Your goal.
For this task, extract exactly the lines of the data below, from the line containing "PURPLE BOX 629, 494" through the last one, with pictures left out.

Material to process.
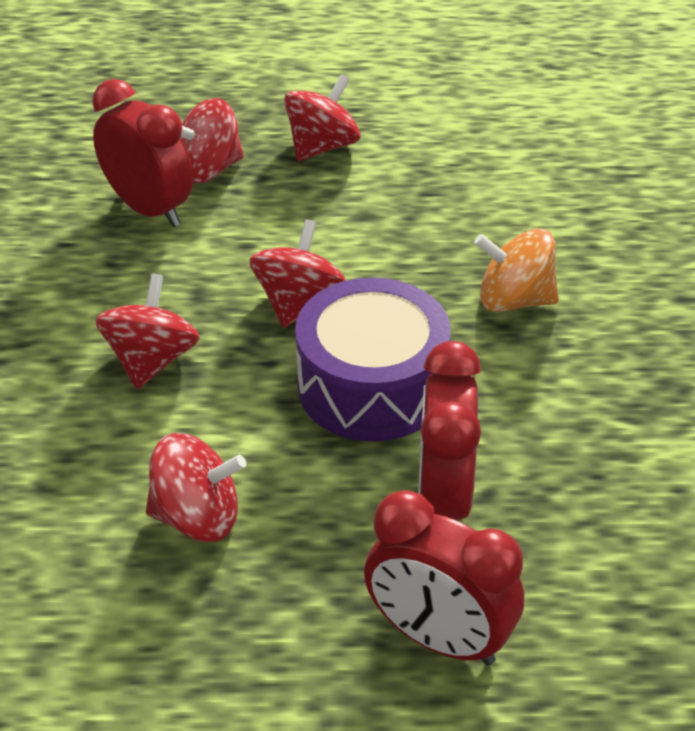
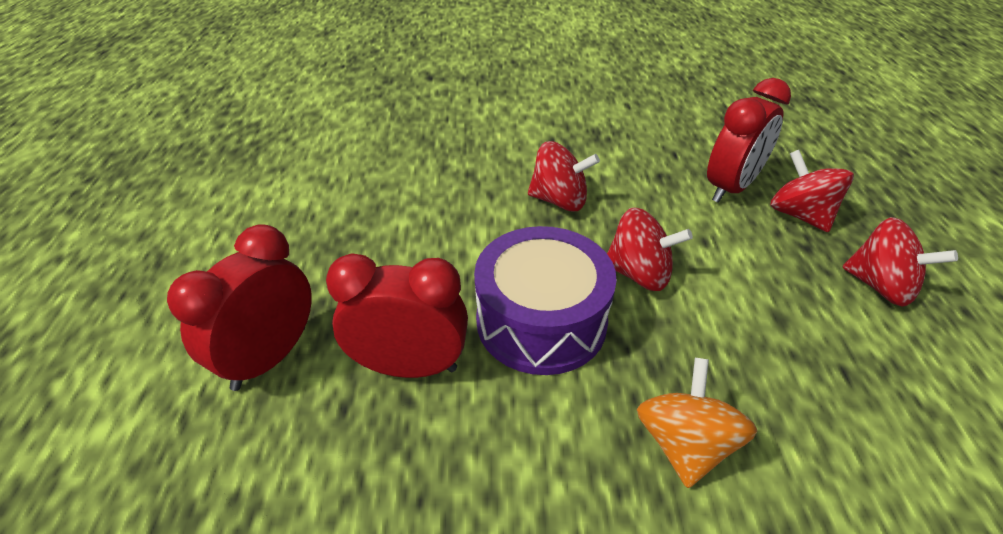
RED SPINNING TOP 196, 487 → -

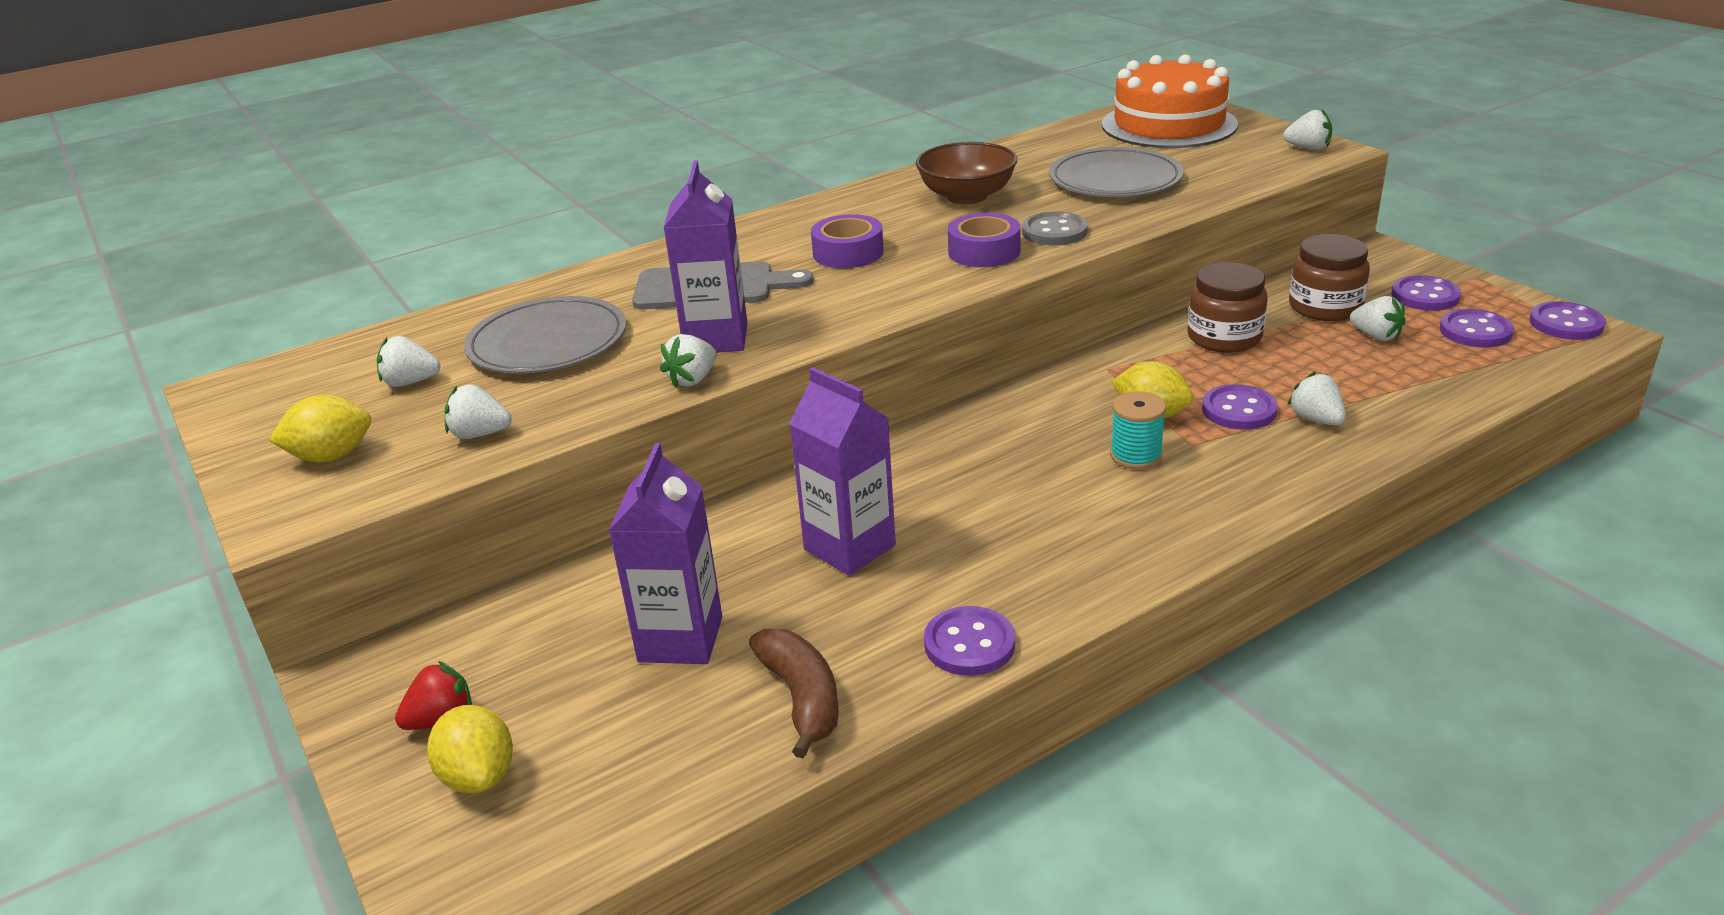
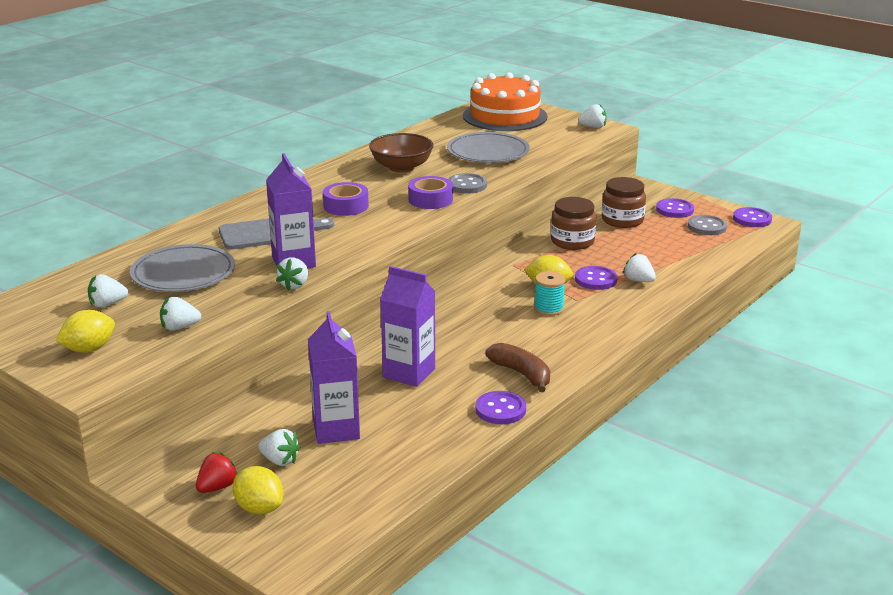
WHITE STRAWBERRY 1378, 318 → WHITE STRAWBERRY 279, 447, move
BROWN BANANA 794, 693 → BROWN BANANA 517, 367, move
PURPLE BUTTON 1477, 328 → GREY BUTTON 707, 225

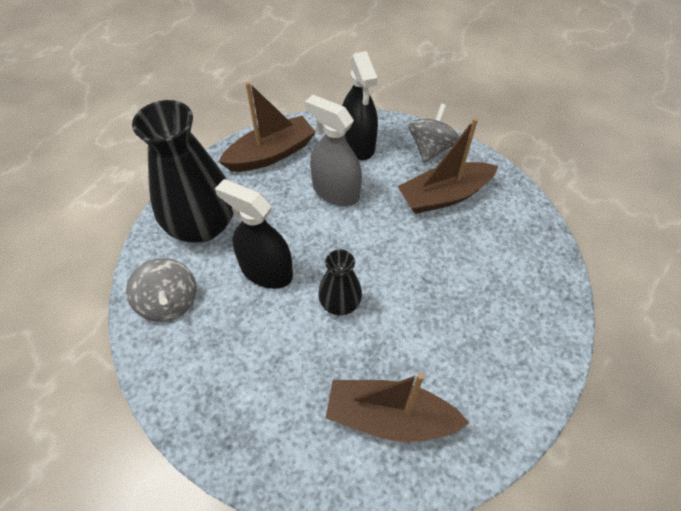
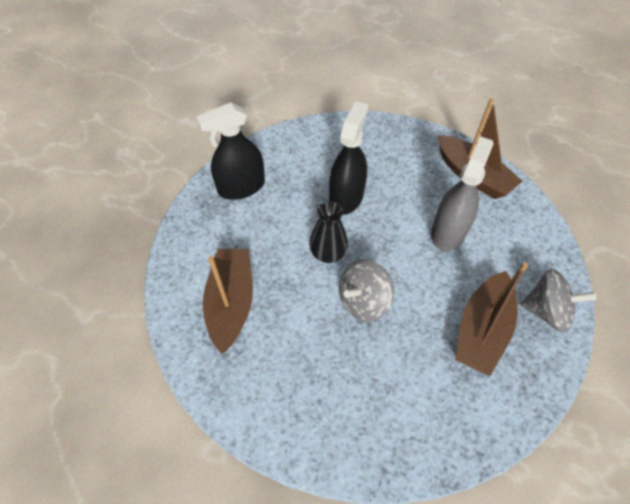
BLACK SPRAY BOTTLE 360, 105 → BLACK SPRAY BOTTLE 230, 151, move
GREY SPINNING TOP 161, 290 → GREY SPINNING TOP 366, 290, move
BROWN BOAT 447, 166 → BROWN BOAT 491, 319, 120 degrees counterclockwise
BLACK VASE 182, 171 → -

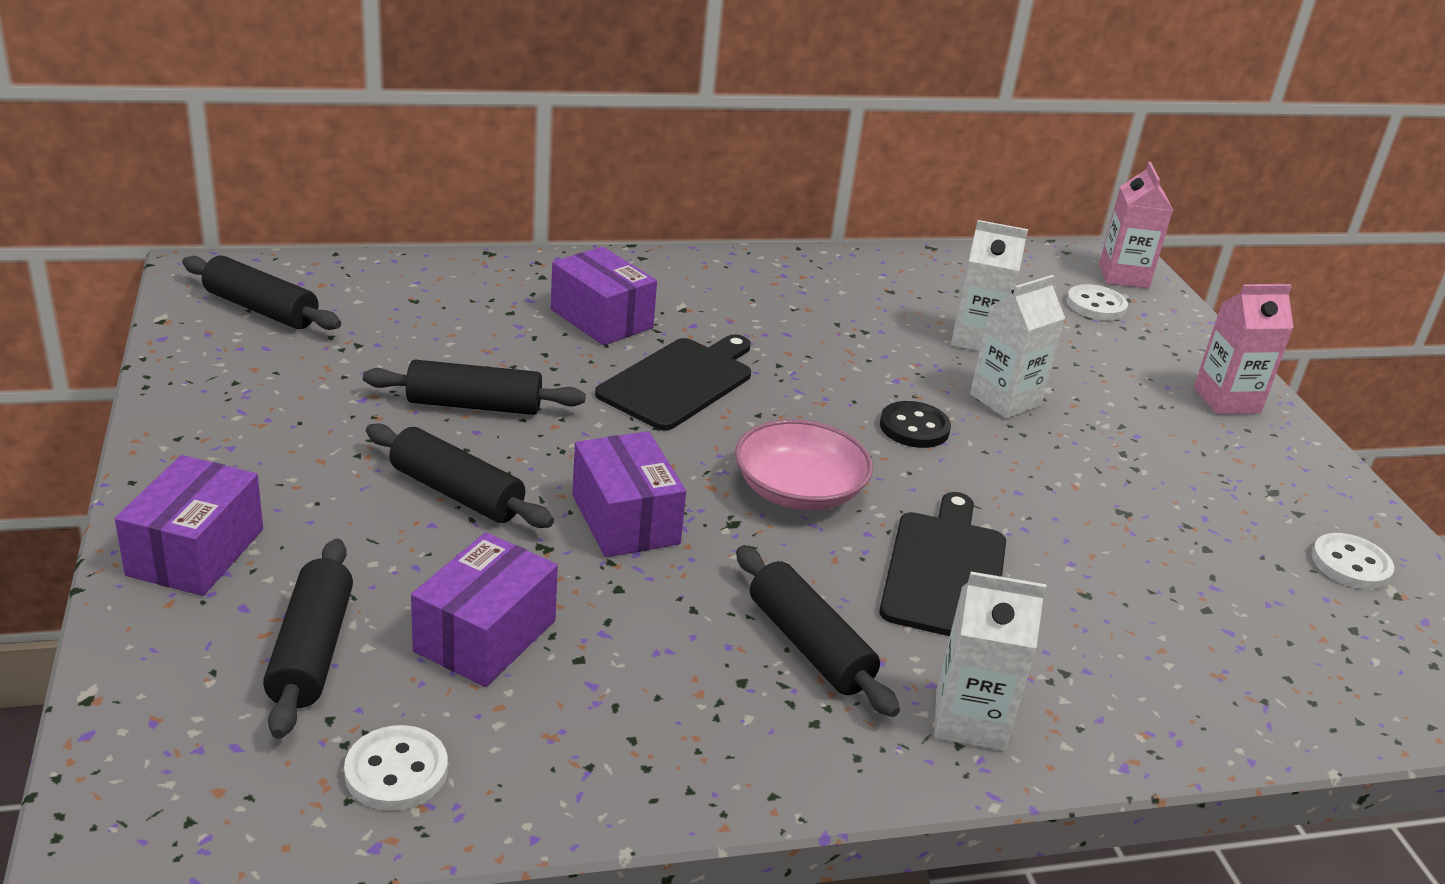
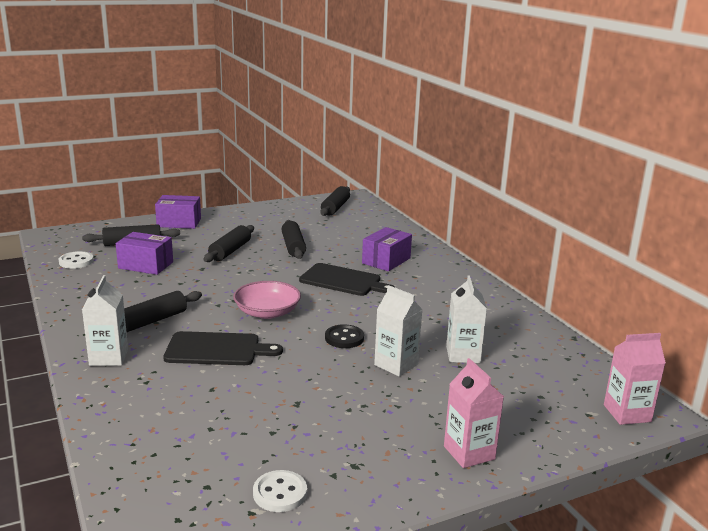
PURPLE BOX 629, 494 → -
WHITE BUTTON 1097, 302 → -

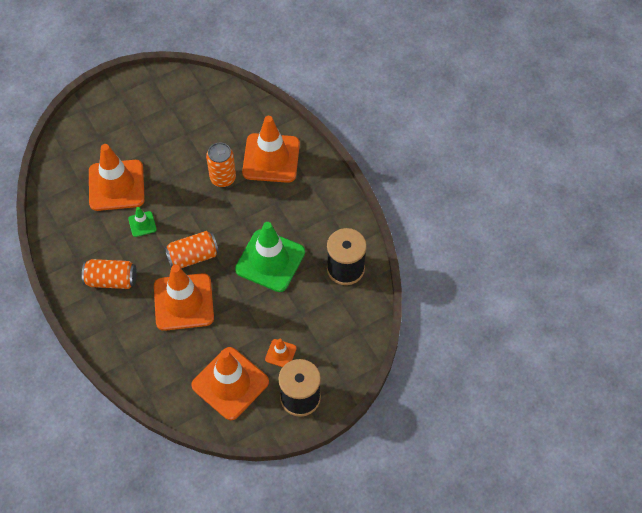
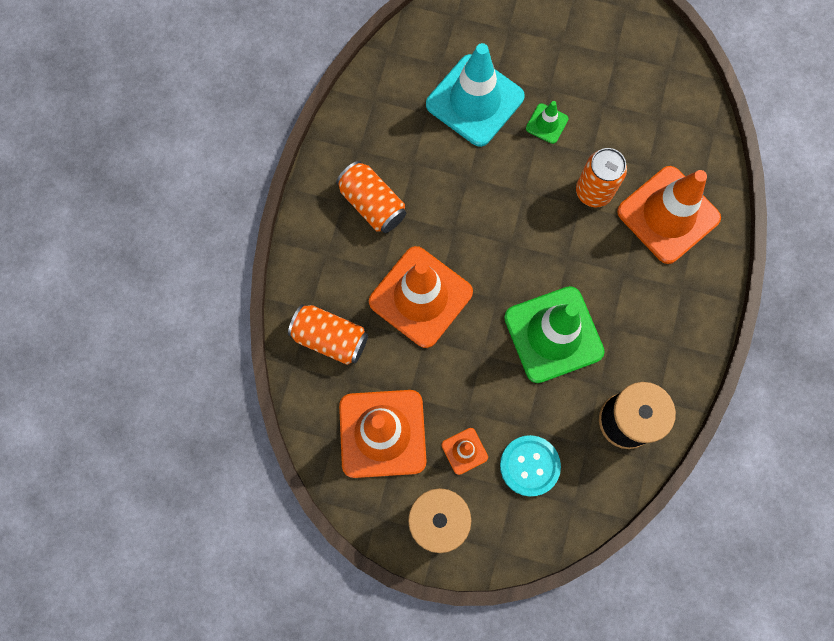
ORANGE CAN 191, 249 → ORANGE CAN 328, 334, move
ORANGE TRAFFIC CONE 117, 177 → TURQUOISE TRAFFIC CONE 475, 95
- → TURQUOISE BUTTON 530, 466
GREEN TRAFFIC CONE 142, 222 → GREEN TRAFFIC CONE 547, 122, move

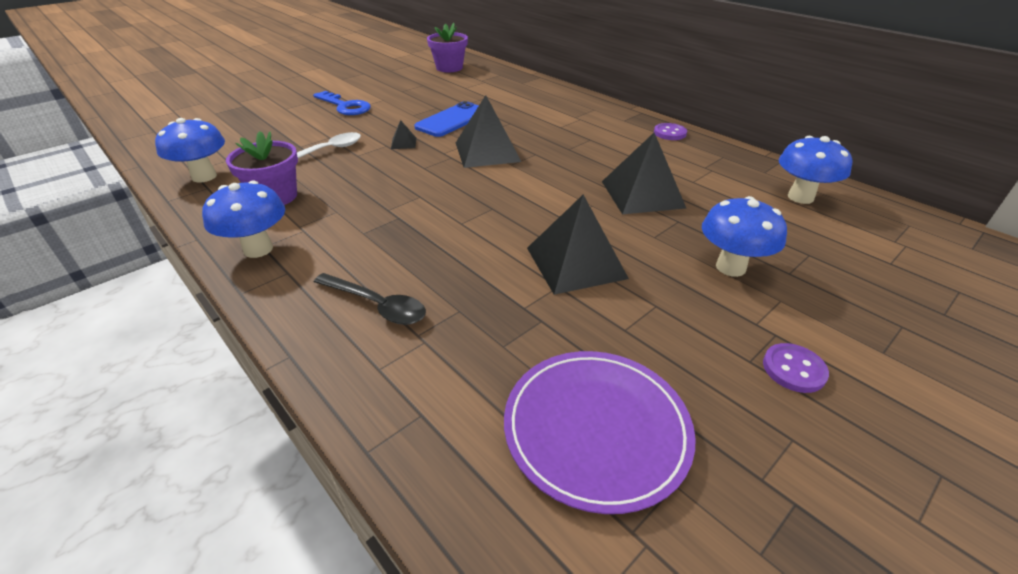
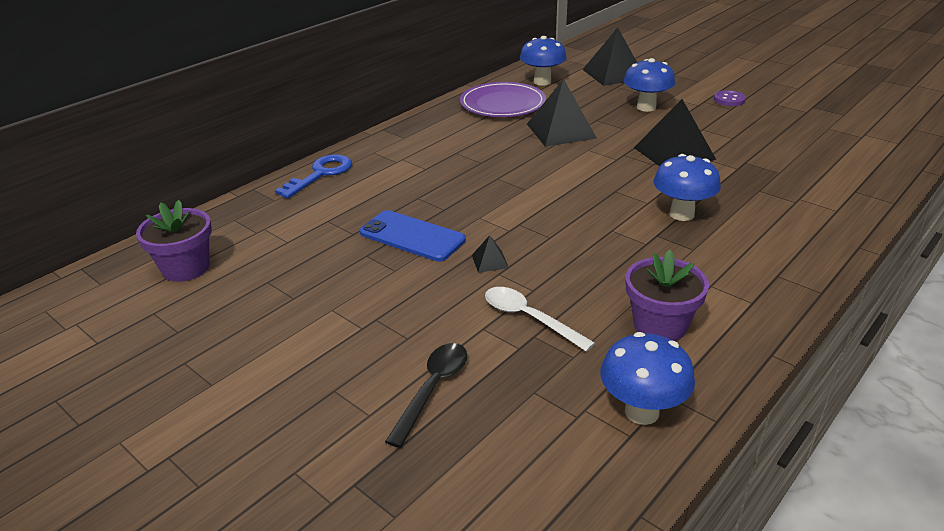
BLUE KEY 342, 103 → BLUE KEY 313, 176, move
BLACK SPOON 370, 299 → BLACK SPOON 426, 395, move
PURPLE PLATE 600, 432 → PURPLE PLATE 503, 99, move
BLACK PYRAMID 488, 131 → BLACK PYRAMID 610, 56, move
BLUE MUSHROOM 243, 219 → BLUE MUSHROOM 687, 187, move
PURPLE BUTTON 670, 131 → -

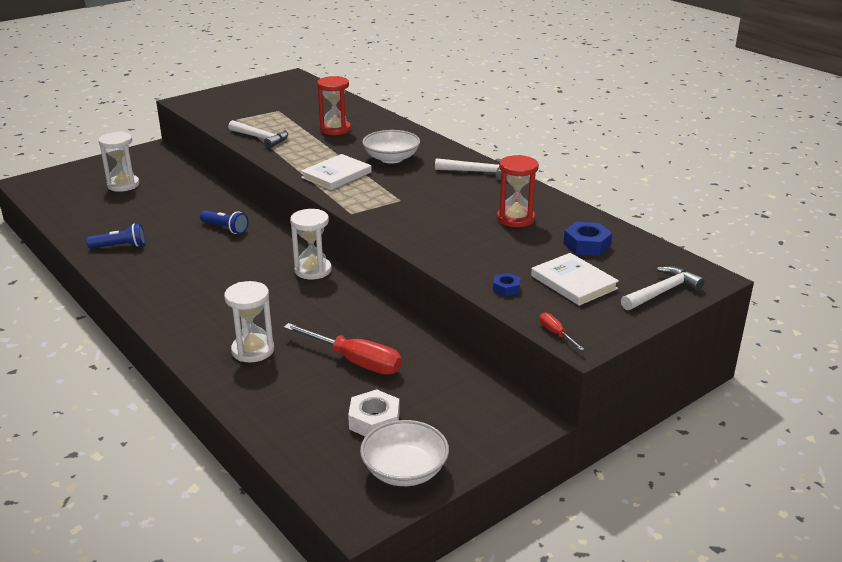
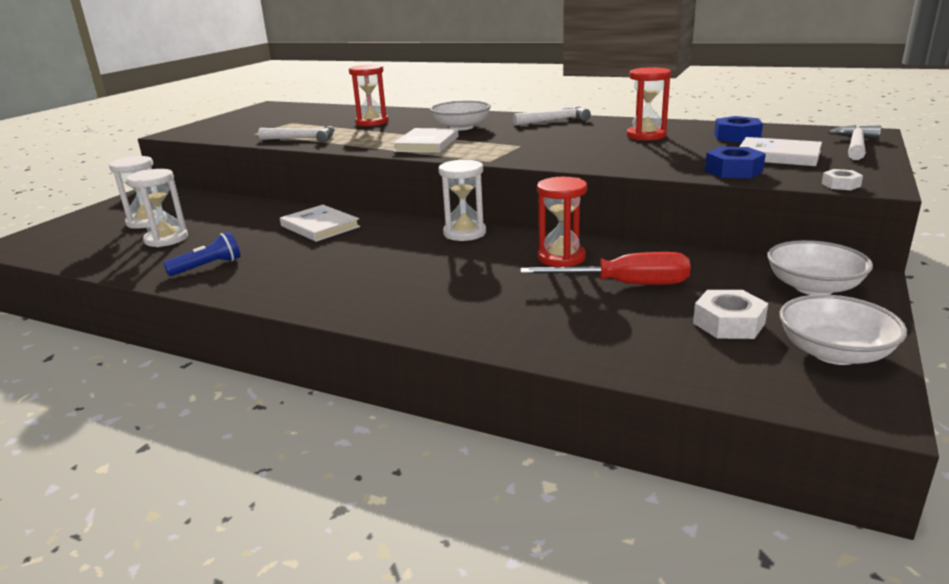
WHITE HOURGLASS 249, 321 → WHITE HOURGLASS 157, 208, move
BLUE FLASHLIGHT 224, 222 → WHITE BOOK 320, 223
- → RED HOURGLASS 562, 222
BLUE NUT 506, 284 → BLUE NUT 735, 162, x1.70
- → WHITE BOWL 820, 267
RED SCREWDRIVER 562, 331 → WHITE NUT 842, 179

Exercise response.
PURPLE BOX 629, 494 → -
WHITE BUTTON 1097, 302 → -

ORANGE CAN 191, 249 → ORANGE CAN 328, 334, move
ORANGE TRAFFIC CONE 117, 177 → TURQUOISE TRAFFIC CONE 475, 95
- → TURQUOISE BUTTON 530, 466
GREEN TRAFFIC CONE 142, 222 → GREEN TRAFFIC CONE 547, 122, move

BLUE KEY 342, 103 → BLUE KEY 313, 176, move
BLACK SPOON 370, 299 → BLACK SPOON 426, 395, move
PURPLE PLATE 600, 432 → PURPLE PLATE 503, 99, move
BLACK PYRAMID 488, 131 → BLACK PYRAMID 610, 56, move
BLUE MUSHROOM 243, 219 → BLUE MUSHROOM 687, 187, move
PURPLE BUTTON 670, 131 → -

WHITE HOURGLASS 249, 321 → WHITE HOURGLASS 157, 208, move
BLUE FLASHLIGHT 224, 222 → WHITE BOOK 320, 223
- → RED HOURGLASS 562, 222
BLUE NUT 506, 284 → BLUE NUT 735, 162, x1.70
- → WHITE BOWL 820, 267
RED SCREWDRIVER 562, 331 → WHITE NUT 842, 179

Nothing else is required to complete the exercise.